Aim
Return every line of the records below that contains the string "appoggiatura".

Data provided
-- START --

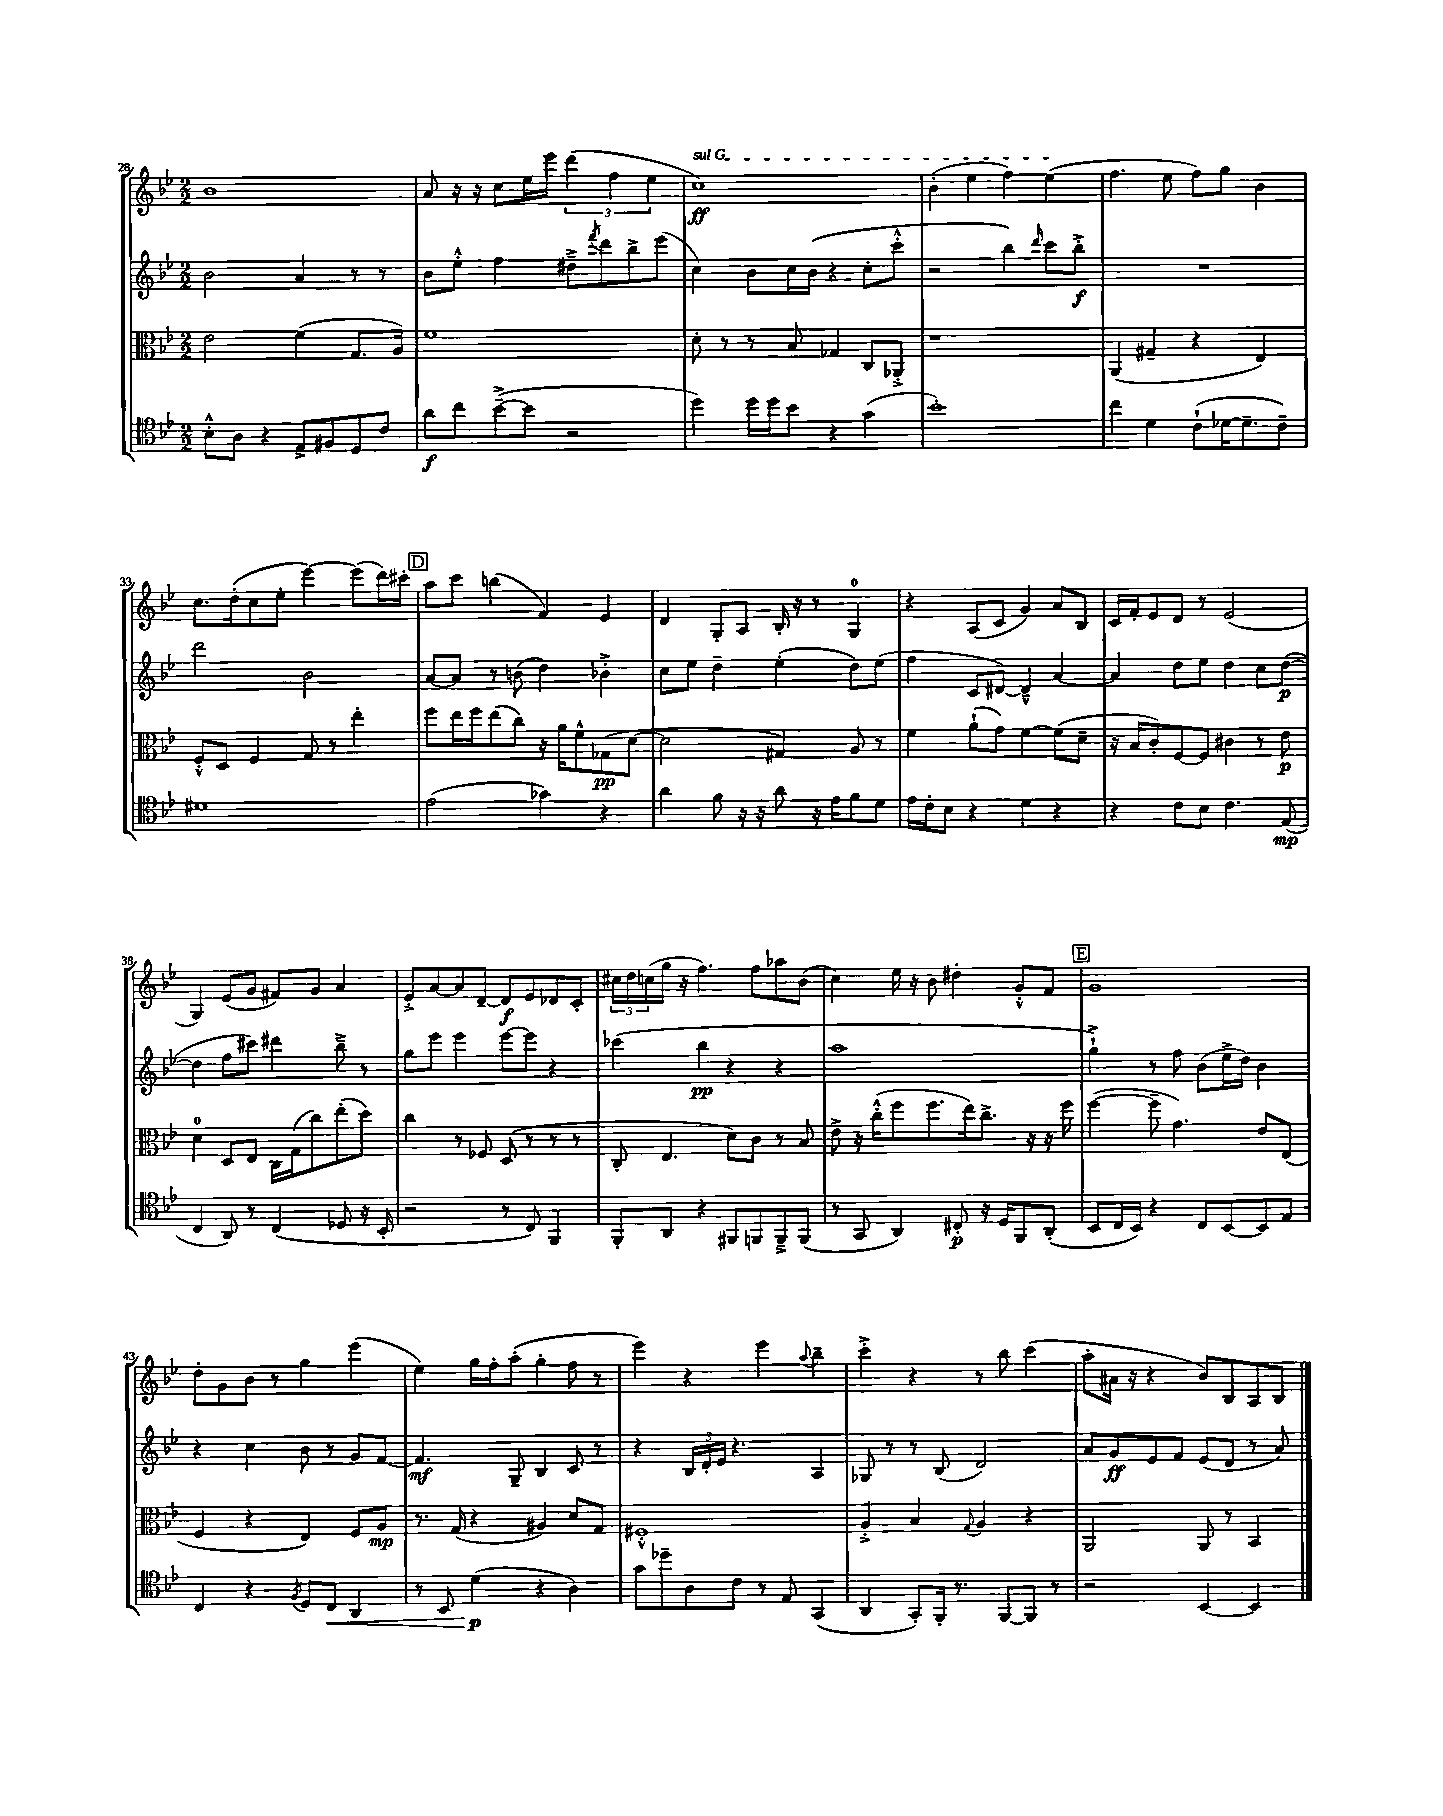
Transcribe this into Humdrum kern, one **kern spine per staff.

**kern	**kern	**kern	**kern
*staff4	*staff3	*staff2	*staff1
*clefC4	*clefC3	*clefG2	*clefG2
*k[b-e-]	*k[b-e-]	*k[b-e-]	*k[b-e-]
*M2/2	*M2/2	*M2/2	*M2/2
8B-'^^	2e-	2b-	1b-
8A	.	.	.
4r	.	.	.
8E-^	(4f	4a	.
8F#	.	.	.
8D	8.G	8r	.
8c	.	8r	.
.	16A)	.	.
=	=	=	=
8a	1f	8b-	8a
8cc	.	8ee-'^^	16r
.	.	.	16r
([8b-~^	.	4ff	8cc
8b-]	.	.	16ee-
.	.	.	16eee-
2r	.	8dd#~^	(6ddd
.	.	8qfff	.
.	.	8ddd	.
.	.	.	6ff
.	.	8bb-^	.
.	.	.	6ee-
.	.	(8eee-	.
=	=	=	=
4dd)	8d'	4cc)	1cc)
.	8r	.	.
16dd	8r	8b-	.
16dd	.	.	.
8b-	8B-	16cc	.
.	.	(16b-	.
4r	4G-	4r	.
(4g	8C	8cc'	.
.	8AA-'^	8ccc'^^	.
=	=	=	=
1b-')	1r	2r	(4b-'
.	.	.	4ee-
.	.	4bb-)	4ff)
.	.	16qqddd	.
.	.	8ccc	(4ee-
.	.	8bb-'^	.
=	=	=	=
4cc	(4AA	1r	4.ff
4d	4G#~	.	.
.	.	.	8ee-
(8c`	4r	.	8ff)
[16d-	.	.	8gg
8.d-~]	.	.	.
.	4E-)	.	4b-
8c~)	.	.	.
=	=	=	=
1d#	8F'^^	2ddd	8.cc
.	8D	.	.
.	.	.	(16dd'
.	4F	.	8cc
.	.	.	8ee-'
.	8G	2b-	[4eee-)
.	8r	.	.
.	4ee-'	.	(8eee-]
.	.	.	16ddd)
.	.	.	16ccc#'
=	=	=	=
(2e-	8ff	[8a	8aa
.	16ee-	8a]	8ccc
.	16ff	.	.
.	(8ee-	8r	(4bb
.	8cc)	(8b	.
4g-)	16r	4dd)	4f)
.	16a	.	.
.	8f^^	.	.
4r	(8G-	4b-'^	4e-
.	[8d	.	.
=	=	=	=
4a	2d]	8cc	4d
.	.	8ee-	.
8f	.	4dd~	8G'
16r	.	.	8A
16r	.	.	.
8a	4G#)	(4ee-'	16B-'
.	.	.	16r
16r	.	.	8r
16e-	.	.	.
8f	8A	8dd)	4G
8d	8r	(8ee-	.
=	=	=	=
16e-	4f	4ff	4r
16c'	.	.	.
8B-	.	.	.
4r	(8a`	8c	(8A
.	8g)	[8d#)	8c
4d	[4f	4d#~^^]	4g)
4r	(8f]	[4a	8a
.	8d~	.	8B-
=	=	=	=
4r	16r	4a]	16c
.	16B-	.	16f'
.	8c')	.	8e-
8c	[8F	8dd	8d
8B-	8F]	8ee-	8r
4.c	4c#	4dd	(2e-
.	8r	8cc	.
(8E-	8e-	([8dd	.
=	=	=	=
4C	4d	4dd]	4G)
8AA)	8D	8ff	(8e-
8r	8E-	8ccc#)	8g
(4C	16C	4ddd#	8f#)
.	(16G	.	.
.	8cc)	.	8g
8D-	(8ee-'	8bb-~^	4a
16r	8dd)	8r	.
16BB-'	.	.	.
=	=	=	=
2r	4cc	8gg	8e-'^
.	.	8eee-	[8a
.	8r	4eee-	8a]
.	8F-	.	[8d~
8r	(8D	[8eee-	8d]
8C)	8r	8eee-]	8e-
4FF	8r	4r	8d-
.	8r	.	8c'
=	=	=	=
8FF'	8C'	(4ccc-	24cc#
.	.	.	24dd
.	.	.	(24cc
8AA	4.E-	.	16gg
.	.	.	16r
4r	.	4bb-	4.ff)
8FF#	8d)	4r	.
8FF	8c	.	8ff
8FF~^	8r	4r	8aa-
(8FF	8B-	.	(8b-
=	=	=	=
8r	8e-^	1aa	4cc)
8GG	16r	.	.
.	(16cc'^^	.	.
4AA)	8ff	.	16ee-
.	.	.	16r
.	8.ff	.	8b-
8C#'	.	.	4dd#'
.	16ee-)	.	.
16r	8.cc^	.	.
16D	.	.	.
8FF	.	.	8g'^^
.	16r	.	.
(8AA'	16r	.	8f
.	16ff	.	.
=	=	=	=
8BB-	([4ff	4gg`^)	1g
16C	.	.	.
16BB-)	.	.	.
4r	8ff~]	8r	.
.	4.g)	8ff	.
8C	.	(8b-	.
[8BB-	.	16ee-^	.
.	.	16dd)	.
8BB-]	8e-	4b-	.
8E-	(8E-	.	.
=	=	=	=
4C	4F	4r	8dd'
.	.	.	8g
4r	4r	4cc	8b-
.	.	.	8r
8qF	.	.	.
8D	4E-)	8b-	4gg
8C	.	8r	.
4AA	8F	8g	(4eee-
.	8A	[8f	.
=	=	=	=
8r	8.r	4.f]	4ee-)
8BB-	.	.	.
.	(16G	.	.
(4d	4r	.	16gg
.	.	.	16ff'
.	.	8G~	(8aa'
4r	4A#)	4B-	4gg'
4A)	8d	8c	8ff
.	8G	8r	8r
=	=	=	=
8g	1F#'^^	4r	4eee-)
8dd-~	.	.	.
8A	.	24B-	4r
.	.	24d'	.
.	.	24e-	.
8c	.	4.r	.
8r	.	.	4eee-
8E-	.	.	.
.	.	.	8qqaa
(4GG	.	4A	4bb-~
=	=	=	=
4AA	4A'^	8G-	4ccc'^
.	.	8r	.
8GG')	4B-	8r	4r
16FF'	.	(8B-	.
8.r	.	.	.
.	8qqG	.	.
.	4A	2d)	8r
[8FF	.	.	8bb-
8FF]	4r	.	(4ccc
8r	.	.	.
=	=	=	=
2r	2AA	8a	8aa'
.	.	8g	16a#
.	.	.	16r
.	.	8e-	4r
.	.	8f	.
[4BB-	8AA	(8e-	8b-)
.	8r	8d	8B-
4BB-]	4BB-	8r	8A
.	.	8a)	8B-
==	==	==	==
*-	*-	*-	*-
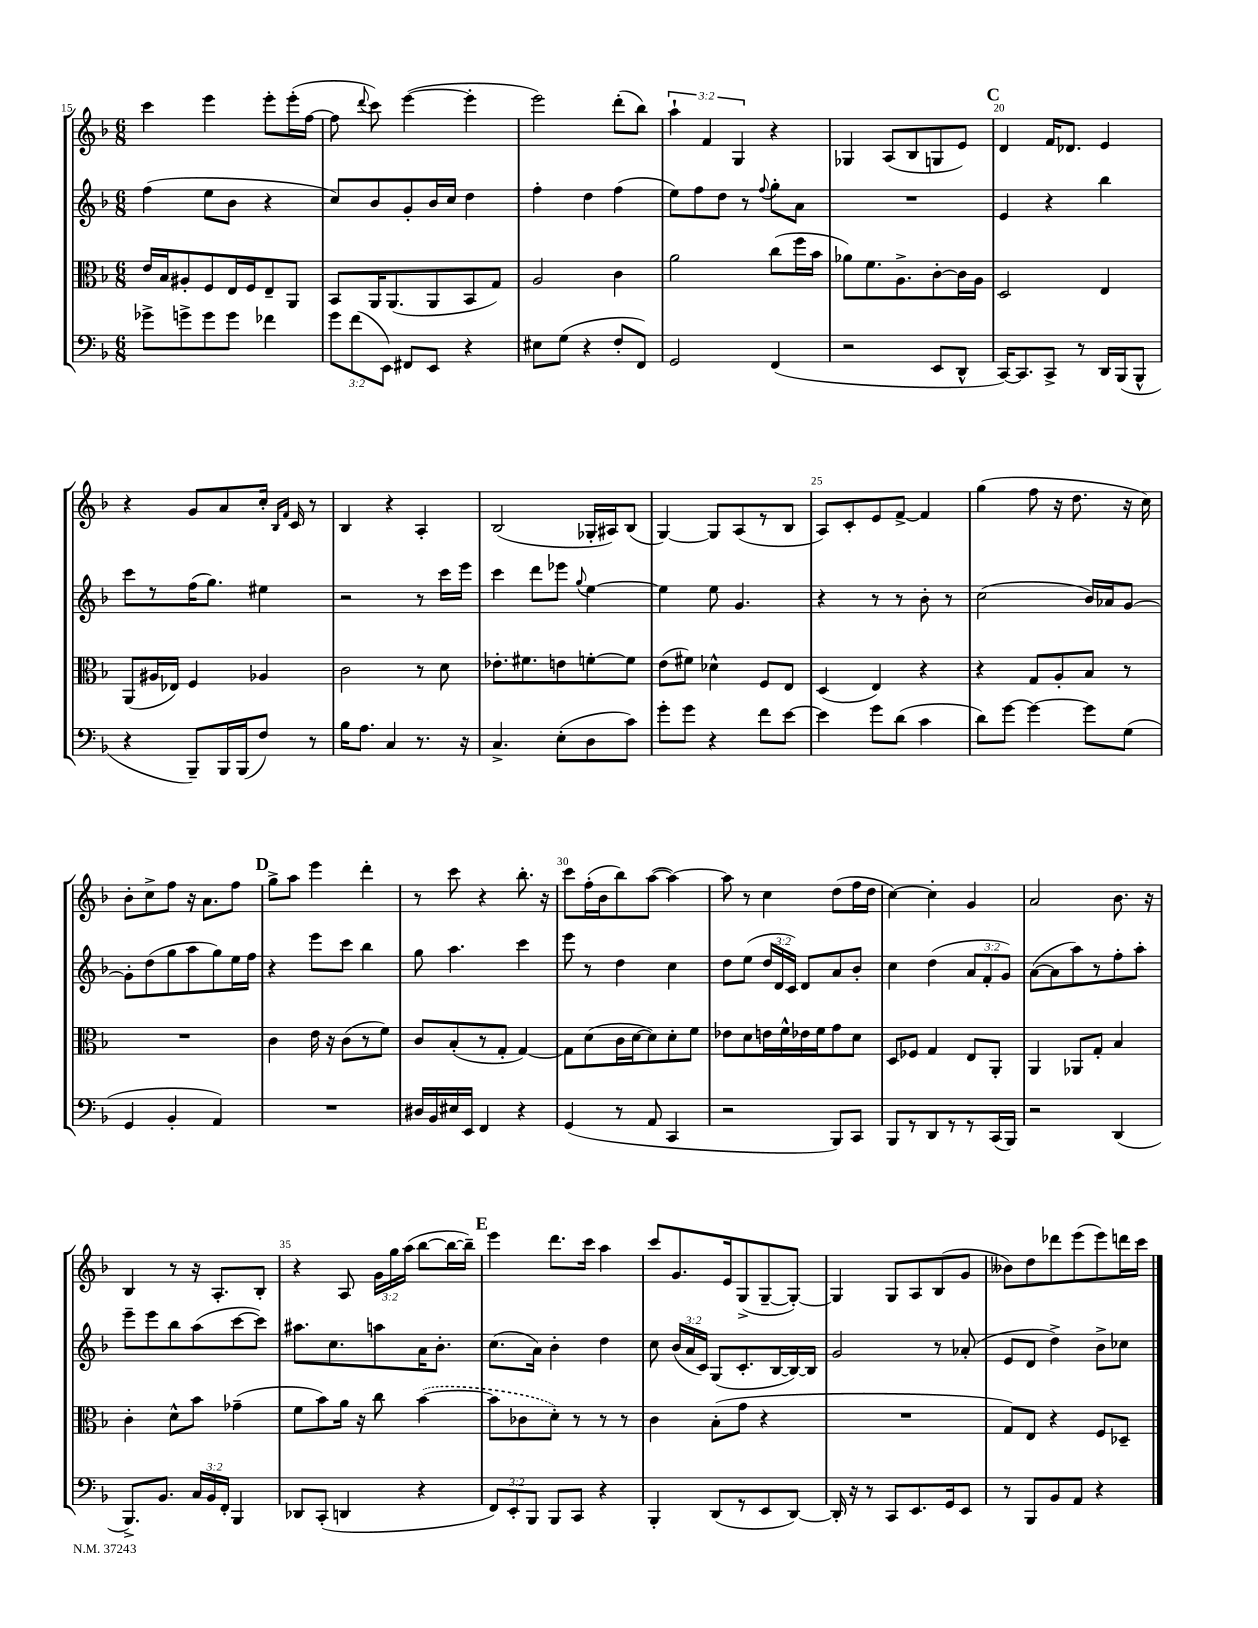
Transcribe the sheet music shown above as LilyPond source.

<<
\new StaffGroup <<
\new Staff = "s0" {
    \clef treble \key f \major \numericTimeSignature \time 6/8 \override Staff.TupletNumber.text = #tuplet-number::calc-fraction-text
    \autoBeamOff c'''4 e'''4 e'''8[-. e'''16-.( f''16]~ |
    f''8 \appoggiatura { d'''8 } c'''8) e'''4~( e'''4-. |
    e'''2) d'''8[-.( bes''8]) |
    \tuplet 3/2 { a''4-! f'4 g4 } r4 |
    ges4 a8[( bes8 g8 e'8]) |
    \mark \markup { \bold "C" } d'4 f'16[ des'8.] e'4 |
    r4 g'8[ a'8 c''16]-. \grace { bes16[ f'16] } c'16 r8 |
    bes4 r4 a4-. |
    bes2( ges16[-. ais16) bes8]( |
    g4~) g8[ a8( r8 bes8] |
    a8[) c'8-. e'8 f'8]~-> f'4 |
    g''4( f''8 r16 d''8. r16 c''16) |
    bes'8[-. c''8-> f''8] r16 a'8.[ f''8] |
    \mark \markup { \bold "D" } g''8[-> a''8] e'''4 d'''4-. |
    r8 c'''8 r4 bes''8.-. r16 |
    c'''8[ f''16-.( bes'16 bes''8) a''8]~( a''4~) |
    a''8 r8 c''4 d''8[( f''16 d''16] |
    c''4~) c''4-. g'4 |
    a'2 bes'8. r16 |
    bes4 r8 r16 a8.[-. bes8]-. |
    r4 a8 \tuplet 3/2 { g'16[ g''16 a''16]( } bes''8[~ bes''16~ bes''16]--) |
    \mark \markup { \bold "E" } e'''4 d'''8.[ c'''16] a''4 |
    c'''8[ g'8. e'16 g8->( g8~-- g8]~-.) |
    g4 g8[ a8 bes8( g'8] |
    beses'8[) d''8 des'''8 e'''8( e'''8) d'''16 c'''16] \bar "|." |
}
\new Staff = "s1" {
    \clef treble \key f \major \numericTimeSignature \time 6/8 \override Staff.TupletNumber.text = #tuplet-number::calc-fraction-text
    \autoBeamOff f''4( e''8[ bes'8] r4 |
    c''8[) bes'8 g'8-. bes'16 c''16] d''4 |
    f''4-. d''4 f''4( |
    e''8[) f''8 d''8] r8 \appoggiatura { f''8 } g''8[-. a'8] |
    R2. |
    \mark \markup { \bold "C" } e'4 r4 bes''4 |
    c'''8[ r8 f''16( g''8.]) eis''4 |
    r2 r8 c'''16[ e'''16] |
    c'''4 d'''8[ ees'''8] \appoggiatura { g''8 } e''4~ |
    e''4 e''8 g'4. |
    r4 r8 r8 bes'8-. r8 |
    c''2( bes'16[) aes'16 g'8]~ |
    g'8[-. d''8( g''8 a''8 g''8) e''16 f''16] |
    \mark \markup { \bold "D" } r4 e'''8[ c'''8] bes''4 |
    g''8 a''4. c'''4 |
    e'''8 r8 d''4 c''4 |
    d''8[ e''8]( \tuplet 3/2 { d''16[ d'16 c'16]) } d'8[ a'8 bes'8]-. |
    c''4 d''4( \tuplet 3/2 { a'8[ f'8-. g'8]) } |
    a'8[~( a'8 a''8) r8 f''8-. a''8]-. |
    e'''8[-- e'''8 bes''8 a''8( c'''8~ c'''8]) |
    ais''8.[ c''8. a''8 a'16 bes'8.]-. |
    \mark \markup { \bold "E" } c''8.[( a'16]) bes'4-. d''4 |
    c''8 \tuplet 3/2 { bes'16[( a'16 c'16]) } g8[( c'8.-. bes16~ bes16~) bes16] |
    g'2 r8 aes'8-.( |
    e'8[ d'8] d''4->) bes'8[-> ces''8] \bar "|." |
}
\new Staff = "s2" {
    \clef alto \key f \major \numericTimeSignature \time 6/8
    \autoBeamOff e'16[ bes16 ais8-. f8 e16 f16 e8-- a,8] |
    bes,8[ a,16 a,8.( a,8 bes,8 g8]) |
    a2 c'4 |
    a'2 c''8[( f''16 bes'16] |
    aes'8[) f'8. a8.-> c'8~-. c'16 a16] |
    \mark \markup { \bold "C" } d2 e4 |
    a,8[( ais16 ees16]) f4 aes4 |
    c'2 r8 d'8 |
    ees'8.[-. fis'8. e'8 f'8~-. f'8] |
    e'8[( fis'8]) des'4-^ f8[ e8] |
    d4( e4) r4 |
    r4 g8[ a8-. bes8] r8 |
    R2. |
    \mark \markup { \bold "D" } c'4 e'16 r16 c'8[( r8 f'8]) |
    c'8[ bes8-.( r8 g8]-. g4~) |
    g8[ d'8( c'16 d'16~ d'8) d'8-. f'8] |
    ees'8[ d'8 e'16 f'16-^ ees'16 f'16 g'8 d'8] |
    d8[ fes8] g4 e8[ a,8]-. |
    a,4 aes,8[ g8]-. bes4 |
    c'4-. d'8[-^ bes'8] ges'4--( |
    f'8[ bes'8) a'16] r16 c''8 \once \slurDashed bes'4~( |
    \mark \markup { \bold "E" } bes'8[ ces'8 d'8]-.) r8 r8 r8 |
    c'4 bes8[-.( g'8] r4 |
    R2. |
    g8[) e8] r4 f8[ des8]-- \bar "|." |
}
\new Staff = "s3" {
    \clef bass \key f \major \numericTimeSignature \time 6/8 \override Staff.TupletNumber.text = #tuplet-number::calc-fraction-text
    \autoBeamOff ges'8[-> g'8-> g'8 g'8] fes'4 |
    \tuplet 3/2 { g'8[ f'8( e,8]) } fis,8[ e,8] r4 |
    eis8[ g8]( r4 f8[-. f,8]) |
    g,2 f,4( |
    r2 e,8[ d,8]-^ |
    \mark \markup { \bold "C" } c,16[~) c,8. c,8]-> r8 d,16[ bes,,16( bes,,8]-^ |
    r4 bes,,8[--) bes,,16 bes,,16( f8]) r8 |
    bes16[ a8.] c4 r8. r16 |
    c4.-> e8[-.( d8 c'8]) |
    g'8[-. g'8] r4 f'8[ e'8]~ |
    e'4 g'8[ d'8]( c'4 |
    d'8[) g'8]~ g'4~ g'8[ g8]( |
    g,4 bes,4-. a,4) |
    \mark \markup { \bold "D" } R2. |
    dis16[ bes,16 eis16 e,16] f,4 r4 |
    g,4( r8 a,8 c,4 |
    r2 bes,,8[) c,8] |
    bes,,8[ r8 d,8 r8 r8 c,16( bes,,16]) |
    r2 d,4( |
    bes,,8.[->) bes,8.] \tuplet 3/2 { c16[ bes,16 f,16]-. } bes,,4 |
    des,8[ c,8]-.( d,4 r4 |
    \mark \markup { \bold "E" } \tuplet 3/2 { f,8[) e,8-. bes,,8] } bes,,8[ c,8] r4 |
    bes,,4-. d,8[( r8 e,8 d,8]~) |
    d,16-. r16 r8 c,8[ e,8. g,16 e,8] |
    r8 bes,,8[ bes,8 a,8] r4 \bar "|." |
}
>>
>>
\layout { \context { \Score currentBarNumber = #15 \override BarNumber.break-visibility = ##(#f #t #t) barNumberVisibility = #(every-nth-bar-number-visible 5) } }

-- END --

Written answer
    f''8 \appoggiatura { d'''8 } c'''8) e'''4~( e'''4-. |
    e''8[) f''8 d''8] r8 \appoggiatura { f''8 } g''8[-. a'8] |
    c'''4 d'''8[ ees'''8] \appoggiatura { g''8 } e''4~ |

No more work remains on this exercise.